▶ **PROBLEM**
Give back, exactly as written, the lines from the beginning of the listing through the one that contains "added: white tree".

>>>

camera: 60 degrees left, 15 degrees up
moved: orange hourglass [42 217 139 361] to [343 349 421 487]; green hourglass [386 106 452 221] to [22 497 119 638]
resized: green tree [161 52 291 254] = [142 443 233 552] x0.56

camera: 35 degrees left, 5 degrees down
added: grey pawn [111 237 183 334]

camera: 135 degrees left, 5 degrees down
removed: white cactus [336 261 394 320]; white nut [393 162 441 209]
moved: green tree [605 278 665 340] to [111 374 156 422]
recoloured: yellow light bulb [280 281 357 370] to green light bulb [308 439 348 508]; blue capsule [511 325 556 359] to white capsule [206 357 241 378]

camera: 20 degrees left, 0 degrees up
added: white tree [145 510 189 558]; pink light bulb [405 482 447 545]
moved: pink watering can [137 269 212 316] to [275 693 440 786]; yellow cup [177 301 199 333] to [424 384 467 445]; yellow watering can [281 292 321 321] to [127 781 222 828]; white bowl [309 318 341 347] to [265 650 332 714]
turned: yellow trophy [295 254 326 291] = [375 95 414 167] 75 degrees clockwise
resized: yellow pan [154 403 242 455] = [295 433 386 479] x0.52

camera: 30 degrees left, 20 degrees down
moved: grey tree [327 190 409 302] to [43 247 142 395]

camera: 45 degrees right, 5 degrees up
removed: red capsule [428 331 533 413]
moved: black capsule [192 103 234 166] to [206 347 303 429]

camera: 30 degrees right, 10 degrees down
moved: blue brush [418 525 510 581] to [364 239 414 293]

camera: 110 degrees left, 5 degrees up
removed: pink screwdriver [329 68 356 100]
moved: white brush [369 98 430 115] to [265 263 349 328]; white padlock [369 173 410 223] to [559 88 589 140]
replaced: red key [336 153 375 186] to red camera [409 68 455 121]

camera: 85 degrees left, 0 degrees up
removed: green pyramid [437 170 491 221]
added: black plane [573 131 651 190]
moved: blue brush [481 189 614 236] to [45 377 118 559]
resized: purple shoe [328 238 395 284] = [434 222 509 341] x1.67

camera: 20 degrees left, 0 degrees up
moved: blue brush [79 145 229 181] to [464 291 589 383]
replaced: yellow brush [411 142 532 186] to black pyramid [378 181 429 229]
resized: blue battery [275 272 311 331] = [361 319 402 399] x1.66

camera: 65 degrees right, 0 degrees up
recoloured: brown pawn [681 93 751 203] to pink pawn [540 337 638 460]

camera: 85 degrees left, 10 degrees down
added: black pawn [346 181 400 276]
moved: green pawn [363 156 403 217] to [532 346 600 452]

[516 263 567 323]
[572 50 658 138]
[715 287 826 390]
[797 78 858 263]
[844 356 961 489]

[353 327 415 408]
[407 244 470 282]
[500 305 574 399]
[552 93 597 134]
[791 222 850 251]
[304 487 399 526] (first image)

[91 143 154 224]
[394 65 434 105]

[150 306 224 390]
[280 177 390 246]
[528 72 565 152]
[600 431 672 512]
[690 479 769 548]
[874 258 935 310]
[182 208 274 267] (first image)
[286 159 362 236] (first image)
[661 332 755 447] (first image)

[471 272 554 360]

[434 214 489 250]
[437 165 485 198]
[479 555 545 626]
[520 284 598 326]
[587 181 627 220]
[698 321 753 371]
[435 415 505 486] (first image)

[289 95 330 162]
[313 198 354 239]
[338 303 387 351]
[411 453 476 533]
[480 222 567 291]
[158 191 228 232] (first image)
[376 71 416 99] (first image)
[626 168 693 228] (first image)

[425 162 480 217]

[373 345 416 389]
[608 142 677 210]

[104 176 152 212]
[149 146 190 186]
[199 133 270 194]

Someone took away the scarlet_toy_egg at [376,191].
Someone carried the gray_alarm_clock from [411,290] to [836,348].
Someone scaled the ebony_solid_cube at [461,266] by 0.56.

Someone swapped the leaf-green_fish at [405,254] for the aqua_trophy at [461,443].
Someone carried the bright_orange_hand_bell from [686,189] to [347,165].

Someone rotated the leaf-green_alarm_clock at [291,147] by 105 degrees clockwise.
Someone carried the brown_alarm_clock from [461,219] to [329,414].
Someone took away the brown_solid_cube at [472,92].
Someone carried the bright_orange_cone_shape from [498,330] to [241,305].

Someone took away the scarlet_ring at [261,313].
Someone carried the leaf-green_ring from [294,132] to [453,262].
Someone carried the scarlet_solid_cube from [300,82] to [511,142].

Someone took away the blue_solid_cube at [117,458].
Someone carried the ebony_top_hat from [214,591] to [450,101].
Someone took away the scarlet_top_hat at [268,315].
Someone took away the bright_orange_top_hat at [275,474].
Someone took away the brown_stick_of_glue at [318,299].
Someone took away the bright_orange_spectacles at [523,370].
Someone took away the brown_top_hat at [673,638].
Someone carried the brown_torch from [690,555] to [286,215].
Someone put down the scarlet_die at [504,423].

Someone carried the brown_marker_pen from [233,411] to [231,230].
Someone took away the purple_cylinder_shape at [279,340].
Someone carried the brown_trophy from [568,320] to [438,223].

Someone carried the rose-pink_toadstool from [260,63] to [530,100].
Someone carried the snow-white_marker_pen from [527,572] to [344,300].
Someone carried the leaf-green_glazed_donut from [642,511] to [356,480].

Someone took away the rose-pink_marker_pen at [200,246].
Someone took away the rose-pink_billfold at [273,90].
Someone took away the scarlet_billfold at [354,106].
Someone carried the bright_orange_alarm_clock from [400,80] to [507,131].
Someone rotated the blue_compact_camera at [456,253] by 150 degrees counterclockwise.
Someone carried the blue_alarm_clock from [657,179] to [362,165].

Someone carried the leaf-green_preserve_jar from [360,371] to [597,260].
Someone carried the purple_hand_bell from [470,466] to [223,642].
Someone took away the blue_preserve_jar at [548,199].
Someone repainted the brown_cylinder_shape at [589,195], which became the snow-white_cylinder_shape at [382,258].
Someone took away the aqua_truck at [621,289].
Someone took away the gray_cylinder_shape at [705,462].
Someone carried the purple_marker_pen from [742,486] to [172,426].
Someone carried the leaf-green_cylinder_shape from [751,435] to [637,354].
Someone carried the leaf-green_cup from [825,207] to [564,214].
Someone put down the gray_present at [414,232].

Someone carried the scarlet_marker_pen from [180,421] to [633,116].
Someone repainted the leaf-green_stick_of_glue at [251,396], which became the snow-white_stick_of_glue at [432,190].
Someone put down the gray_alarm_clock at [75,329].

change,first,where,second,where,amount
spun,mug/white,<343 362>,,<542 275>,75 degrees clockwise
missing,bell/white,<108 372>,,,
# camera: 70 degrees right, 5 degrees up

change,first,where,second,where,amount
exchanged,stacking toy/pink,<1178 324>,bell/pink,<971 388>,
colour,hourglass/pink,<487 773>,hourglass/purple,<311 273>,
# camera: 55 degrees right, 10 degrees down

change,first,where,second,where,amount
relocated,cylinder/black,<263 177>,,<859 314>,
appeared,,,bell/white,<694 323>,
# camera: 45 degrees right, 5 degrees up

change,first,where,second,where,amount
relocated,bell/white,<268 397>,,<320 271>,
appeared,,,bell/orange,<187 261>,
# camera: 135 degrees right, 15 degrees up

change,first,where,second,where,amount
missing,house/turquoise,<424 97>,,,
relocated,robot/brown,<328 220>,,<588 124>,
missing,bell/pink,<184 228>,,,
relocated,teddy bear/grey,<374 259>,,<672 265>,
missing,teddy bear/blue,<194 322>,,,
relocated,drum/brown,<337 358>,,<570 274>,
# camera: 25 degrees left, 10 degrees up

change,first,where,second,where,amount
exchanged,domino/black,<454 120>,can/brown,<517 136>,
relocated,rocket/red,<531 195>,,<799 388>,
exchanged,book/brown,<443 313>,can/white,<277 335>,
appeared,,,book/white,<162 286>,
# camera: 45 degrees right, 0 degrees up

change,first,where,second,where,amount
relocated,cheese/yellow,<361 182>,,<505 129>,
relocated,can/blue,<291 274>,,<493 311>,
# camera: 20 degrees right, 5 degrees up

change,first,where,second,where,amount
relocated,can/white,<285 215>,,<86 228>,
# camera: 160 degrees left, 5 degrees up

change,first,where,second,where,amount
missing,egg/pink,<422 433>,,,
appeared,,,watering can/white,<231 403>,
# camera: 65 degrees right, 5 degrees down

<<<

▶ **TASK RESPONSE**
camera: 60 degrees left, 15 degrees up
moved: orange hourglass [42 217 139 361] to [343 349 421 487]; green hourglass [386 106 452 221] to [22 497 119 638]
resized: green tree [161 52 291 254] = [142 443 233 552] x0.56

camera: 35 degrees left, 5 degrees down
added: grey pawn [111 237 183 334]

camera: 135 degrees left, 5 degrees down
removed: white cactus [336 261 394 320]; white nut [393 162 441 209]
moved: green tree [605 278 665 340] to [111 374 156 422]
recoloured: yellow light bulb [280 281 357 370] to green light bulb [308 439 348 508]; blue capsule [511 325 556 359] to white capsule [206 357 241 378]

camera: 20 degrees left, 0 degrees up
added: white tree [145 510 189 558]; pink light bulb [405 482 447 545]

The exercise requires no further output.